=== Dataset records ===
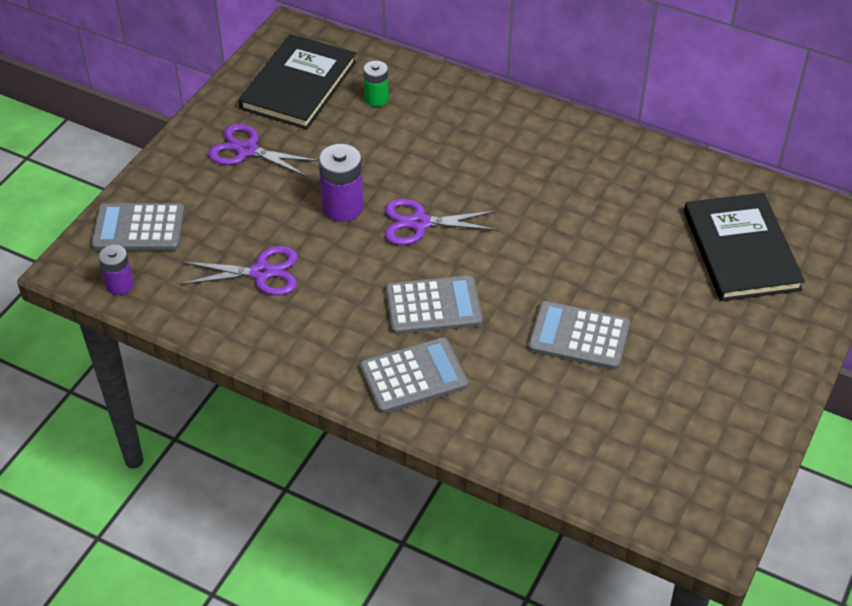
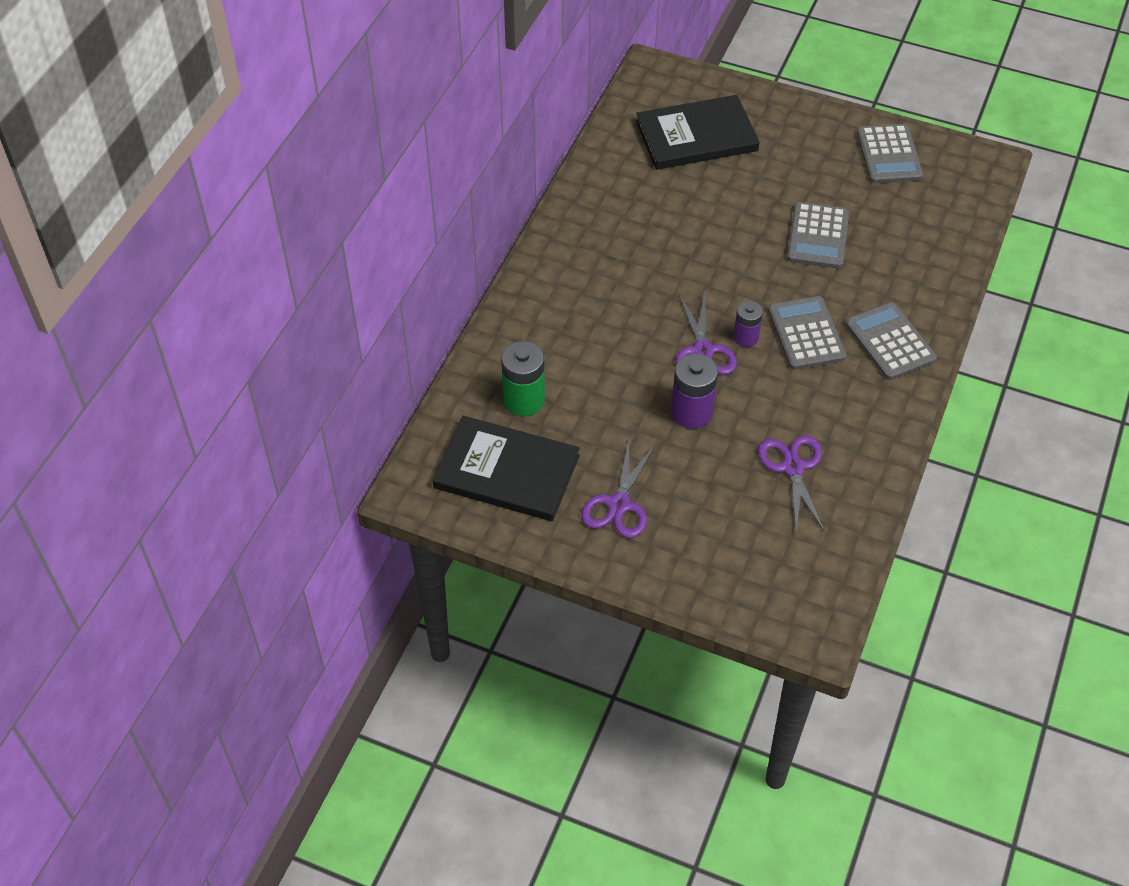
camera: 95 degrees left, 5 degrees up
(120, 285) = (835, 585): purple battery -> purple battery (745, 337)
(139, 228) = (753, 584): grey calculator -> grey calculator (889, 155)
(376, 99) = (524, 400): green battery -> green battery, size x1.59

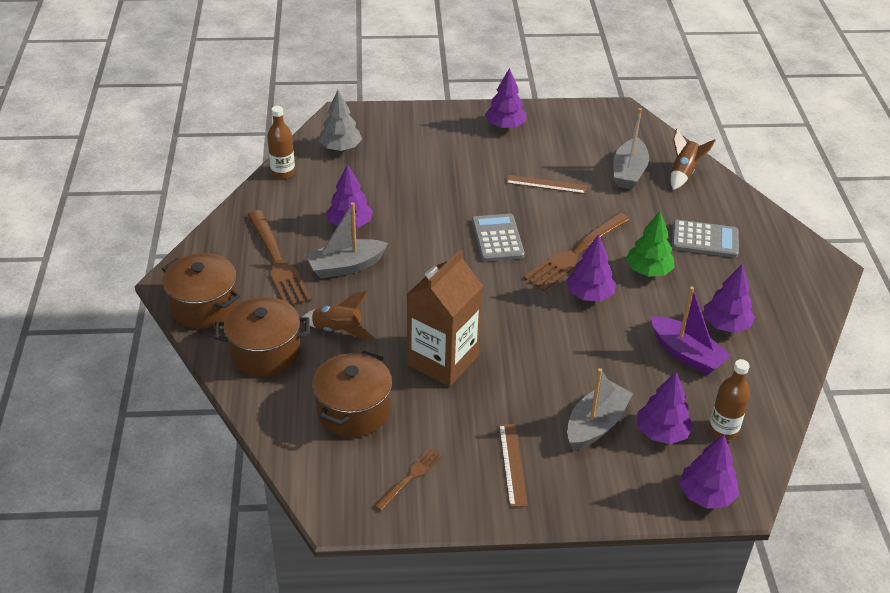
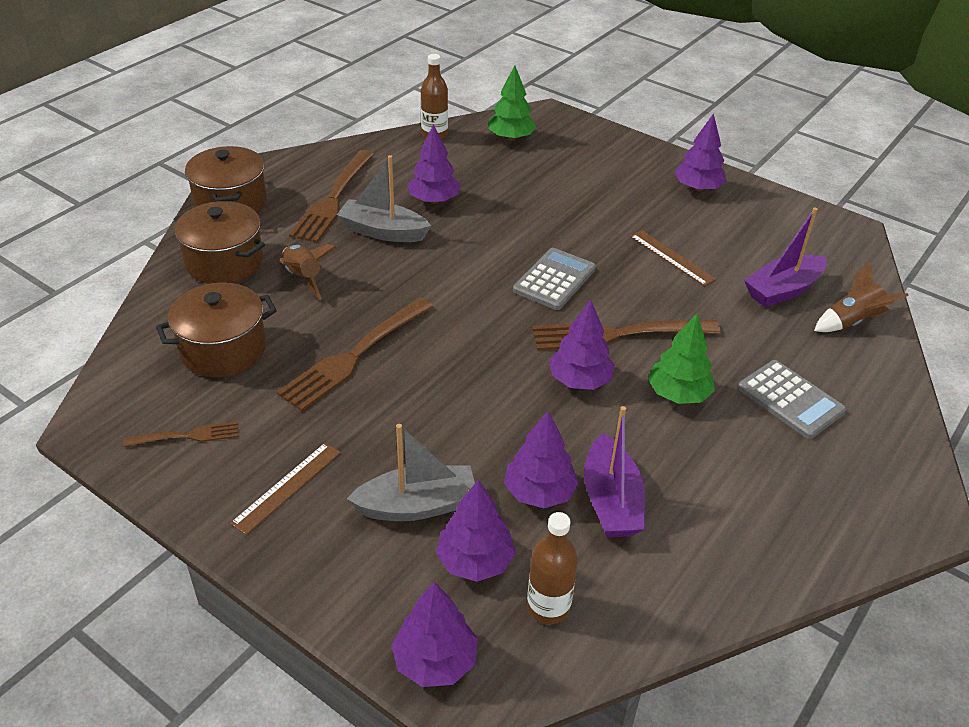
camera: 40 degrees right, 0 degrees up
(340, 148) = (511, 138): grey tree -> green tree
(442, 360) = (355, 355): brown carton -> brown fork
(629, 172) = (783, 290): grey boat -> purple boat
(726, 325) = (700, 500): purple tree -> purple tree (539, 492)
===
### Request
Nothing but the lines from the one holding "(340, 148) = (511, 138): grey" to the end of the entries should be returned, each exactly as it stands.

### Written answer
(340, 148) = (511, 138): grey tree -> green tree
(442, 360) = (355, 355): brown carton -> brown fork
(629, 172) = (783, 290): grey boat -> purple boat
(726, 325) = (700, 500): purple tree -> purple tree (539, 492)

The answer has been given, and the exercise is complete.